What is being asked: The output is a word-for-word repeat of the listing below, free of images.

Available data:
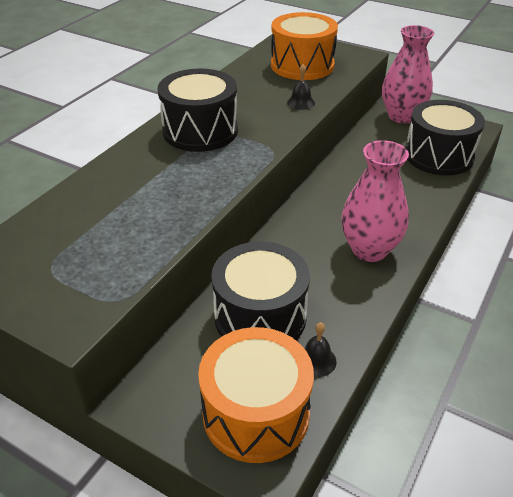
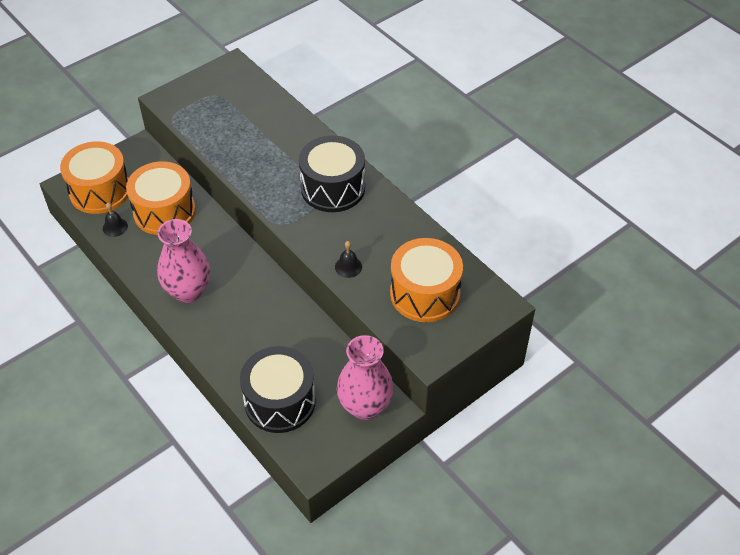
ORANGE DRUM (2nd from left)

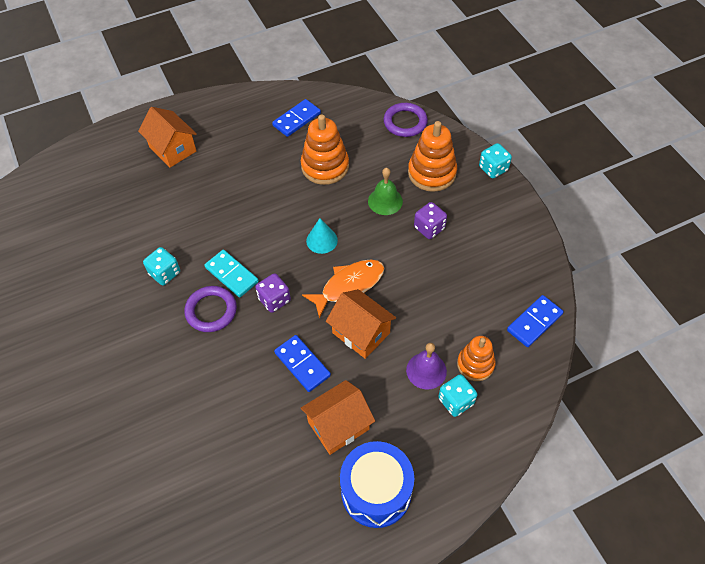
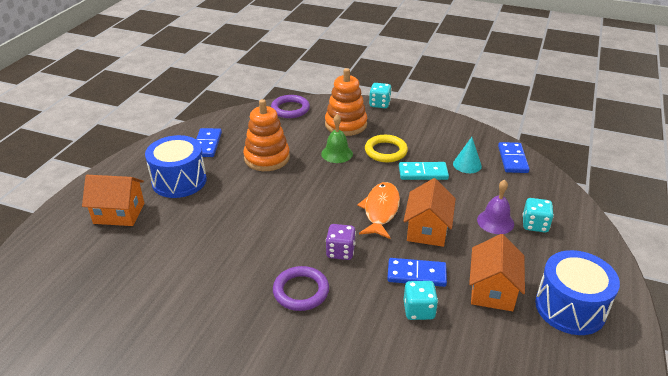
ORANGE STACKING TOY (3rd from left in the first image); BLUE DRUM (1st from left); TURQUOISE DICE (2nd from left); TURQUOISE DOMINO; TURQUOISE CONE; YELLOW RING; ORANGE HOUSE (2nd from left)

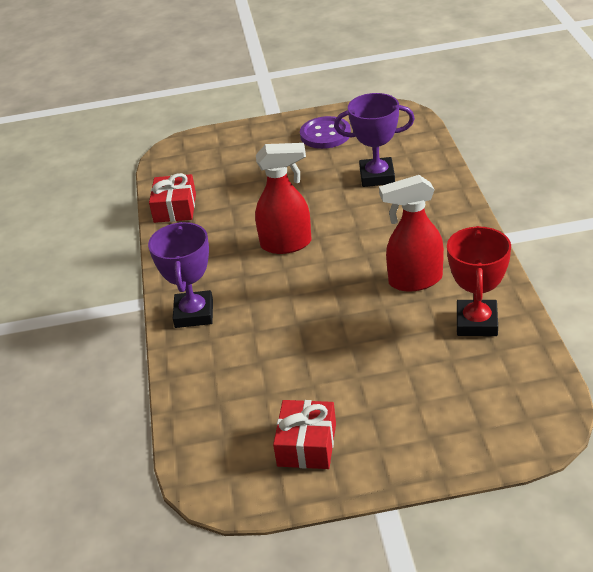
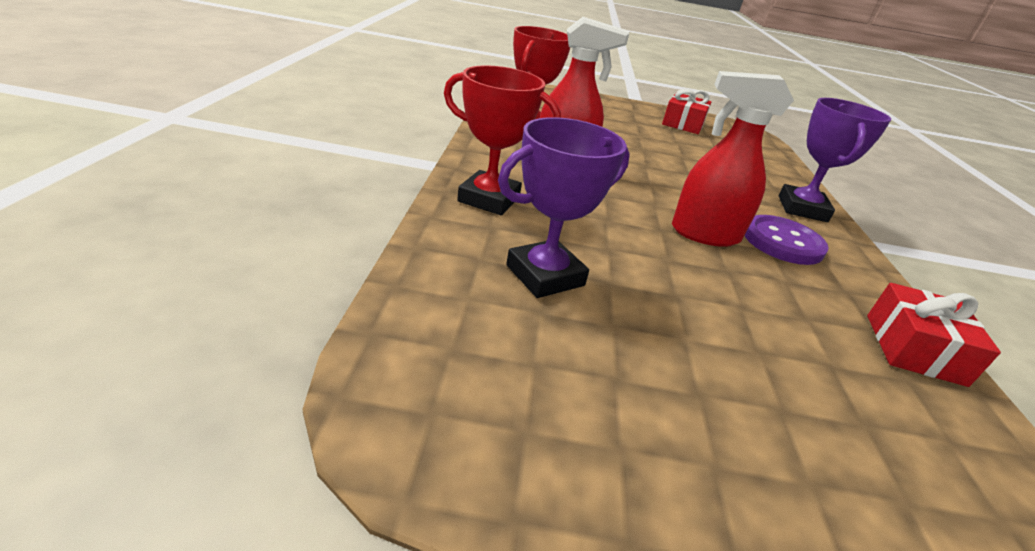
RED TROPHY (1st from left); PURPLE BUTTON; PURPLE TROPHY (1st from left)

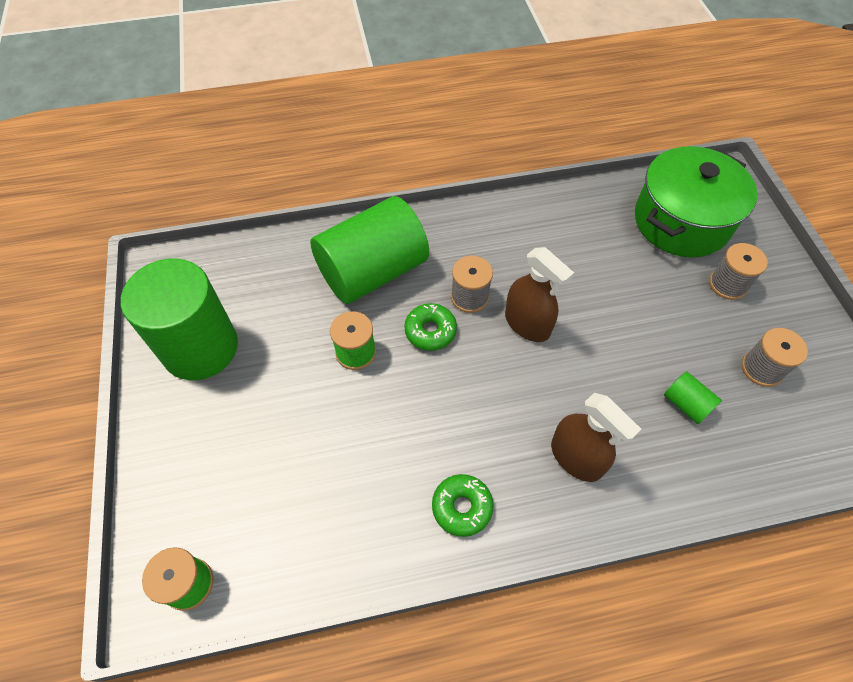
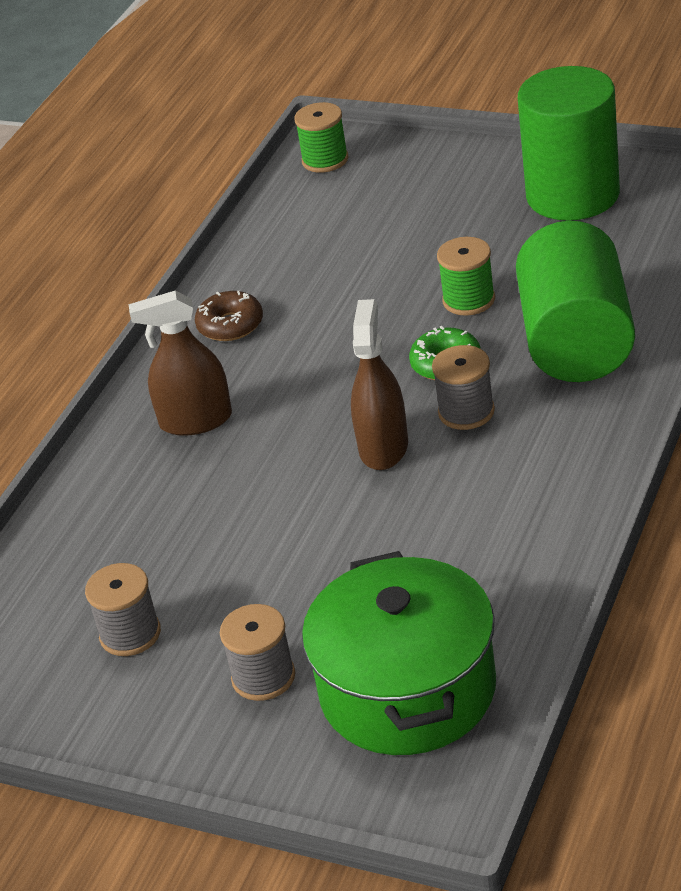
GREEN CYLINDER (3rd from left in the first image); BROWN DONUT; BROWN SPRAY BOTTLE (2nd from left)

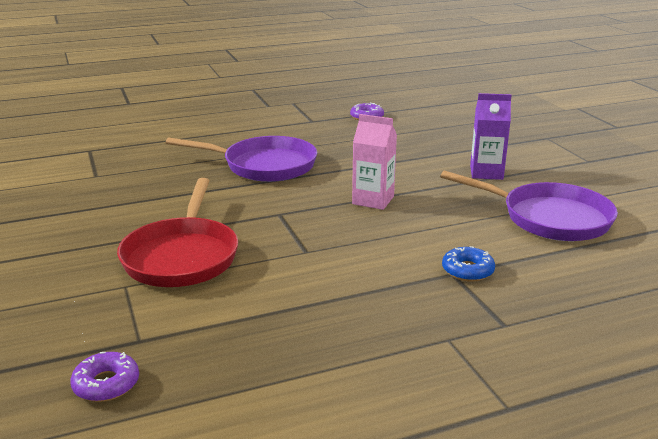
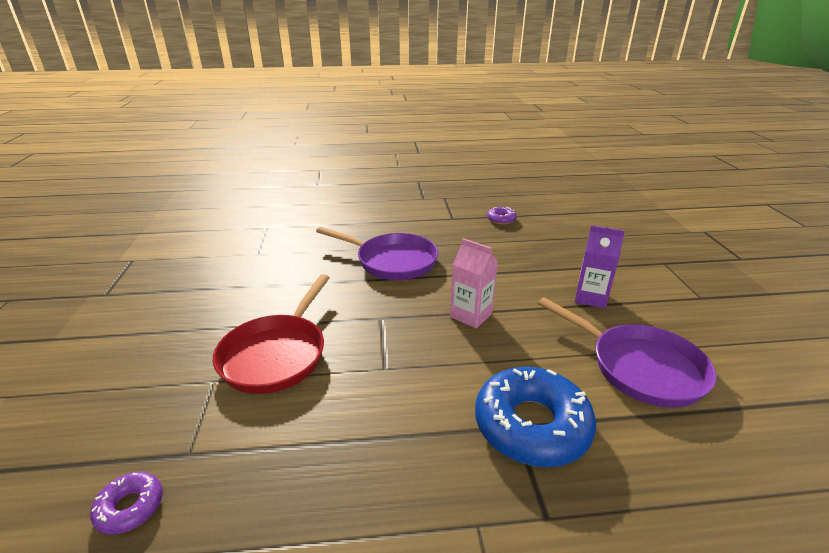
BLUE DONUT

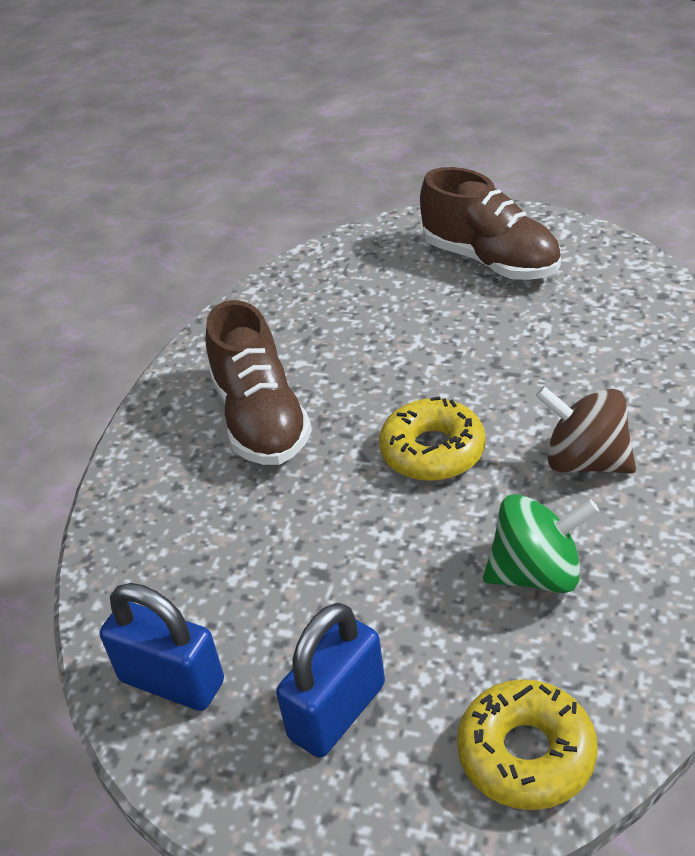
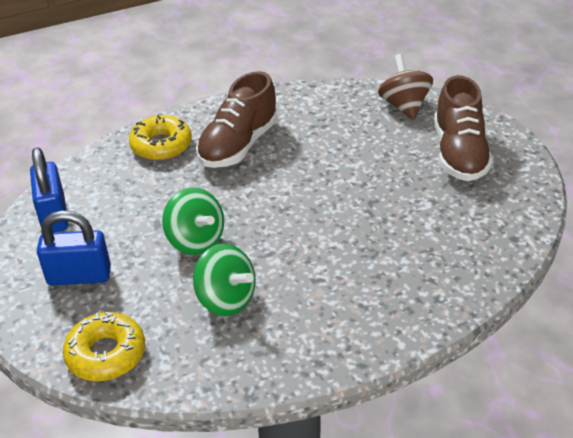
GREEN SPINNING TOP (1st from left); YELLOW DONUT (2nd from left); BROWN SPINNING TOP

Result of this task:
ORANGE DRUM (2nd from left)

ORANGE STACKING TOY (3rd from left in the first image); BLUE DRUM (1st from left); TURQUOISE DICE (2nd from left); TURQUOISE DOMINO; TURQUOISE CONE; YELLOW RING; ORANGE HOUSE (2nd from left)

RED TROPHY (1st from left); PURPLE BUTTON; PURPLE TROPHY (1st from left)

GREEN CYLINDER (3rd from left in the first image); BROWN DONUT; BROWN SPRAY BOTTLE (2nd from left)

BLUE DONUT

GREEN SPINNING TOP (1st from left); YELLOW DONUT (2nd from left); BROWN SPINNING TOP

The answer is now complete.